(Data excerpts)

--- START ---

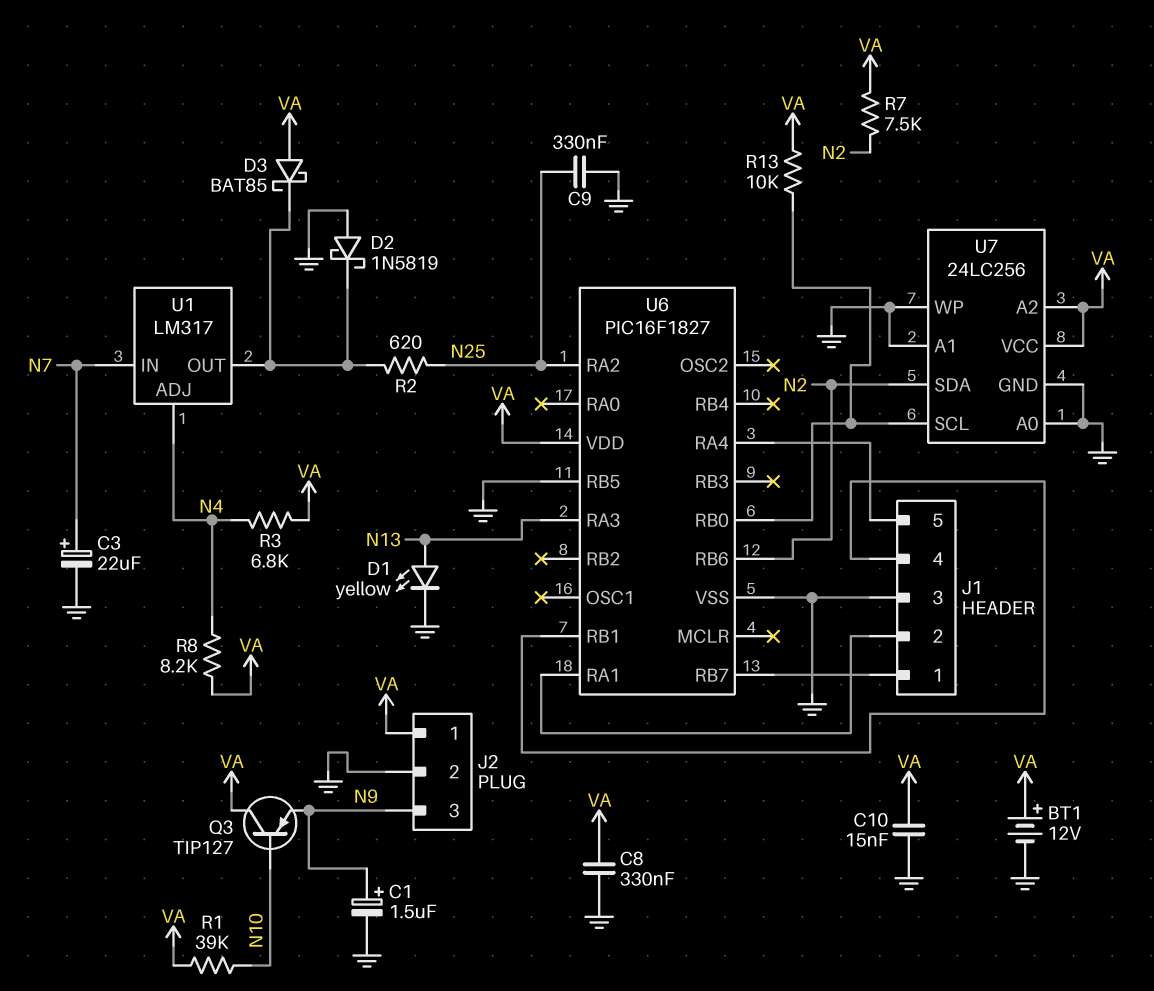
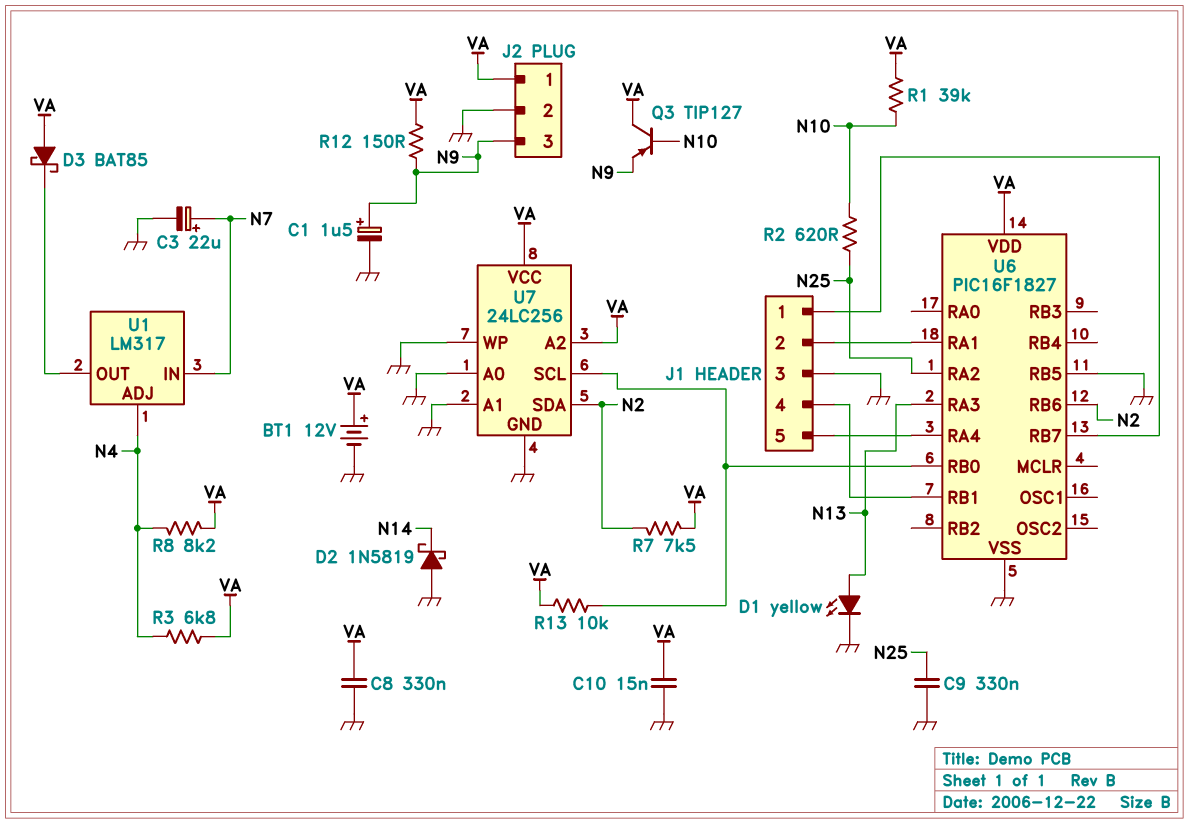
D2: schottky 1N5819 (A GND, K U1/OUT) -> schottky 1N5819 (A GND, K N14)
R2: 620 (N25, U1/OUT) -> 620 (N10, N25)
R12: none -> 150 (N9, VA)

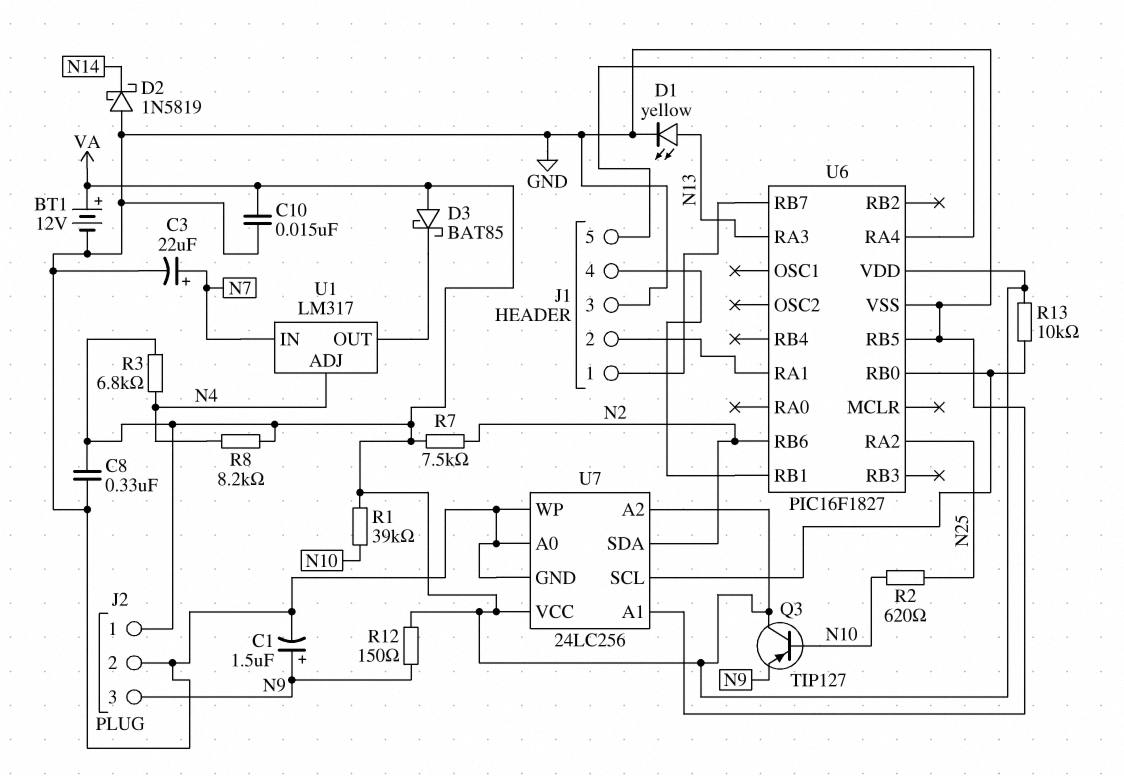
C9: 330nF (GND, N25) -> none

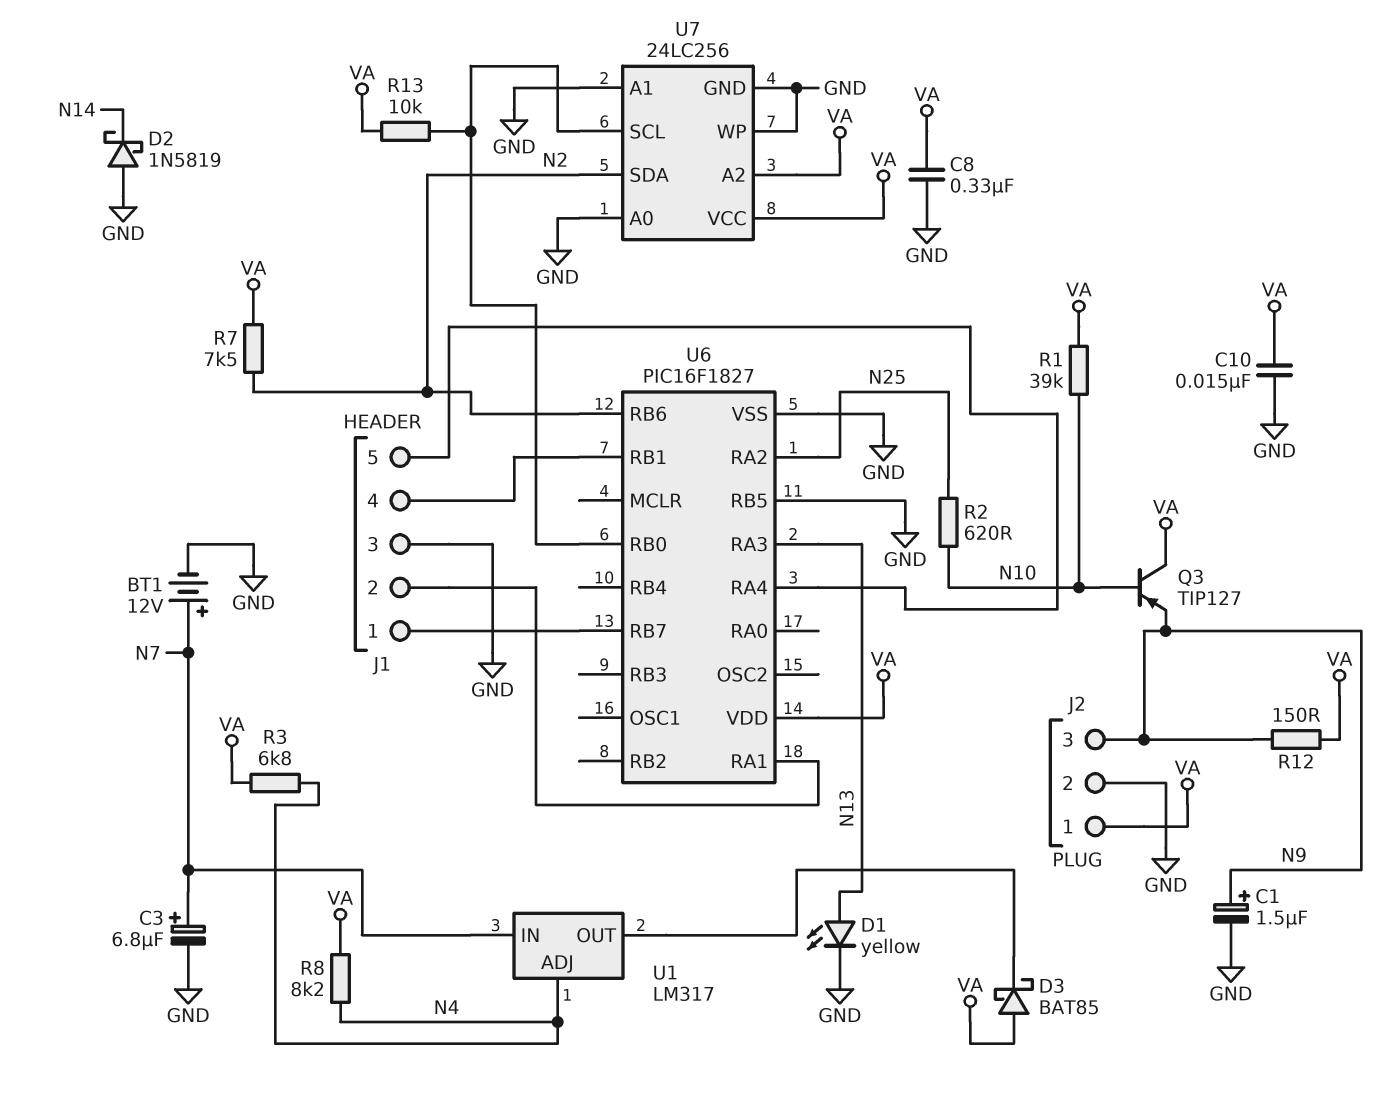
BT1: 12V (plus VA, minus GND) -> 12V (plus N7, minus GND)
C3: 22uF (plus N7, minus GND) -> 6.8uF (plus N7, minus GND)

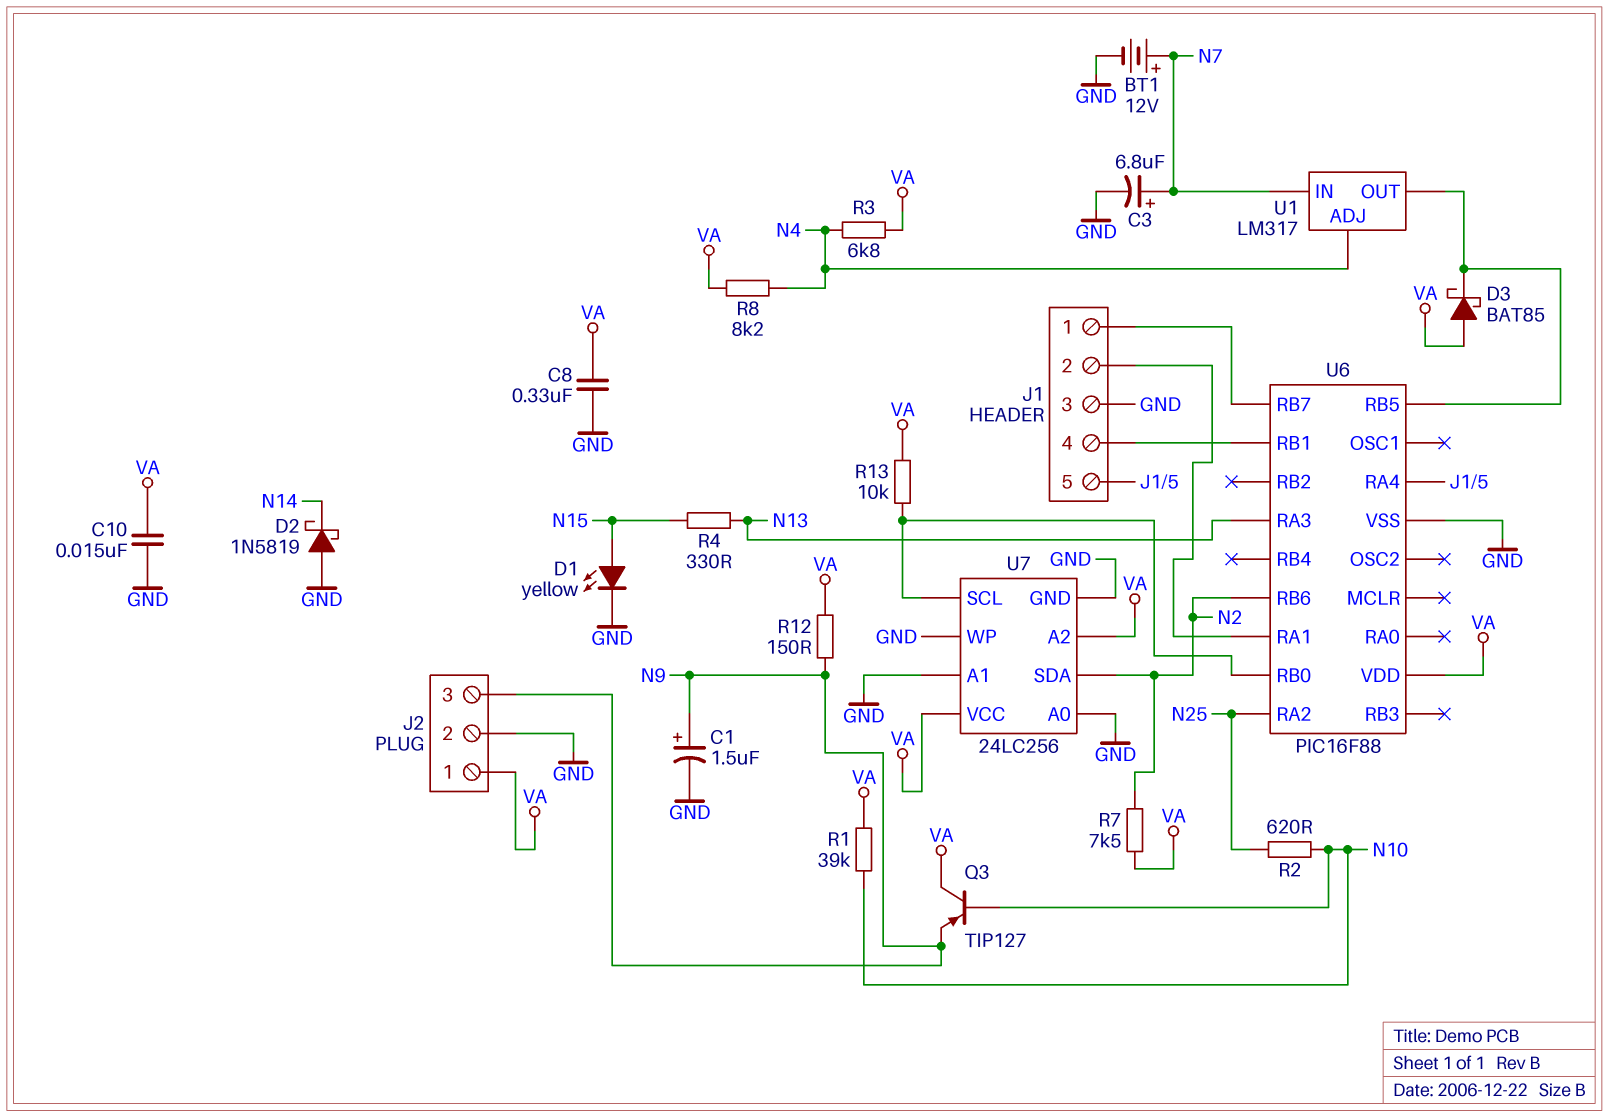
D1: LED yellow (A N13, K GND) -> LED yellow (A N15, K GND)
R4: none -> 330 (N13, N15)
U6: PIC16F1827 -> PIC16F88
U6 pin RB5: GND -> U1/OUT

--- END ---

--- Exercise aim ---
Output the entries verbatim, skipping images.

--- Response ---
D2: schottky 1N5819 (A GND, K U1/OUT) -> schottky 1N5819 (A GND, K N14)
R2: 620 (N25, U1/OUT) -> 620 (N10, N25)
R12: none -> 150 (N9, VA)

C9: 330nF (GND, N25) -> none

BT1: 12V (plus VA, minus GND) -> 12V (plus N7, minus GND)
C3: 22uF (plus N7, minus GND) -> 6.8uF (plus N7, minus GND)

D1: LED yellow (A N13, K GND) -> LED yellow (A N15, K GND)
R4: none -> 330 (N13, N15)
U6: PIC16F1827 -> PIC16F88
U6 pin RB5: GND -> U1/OUT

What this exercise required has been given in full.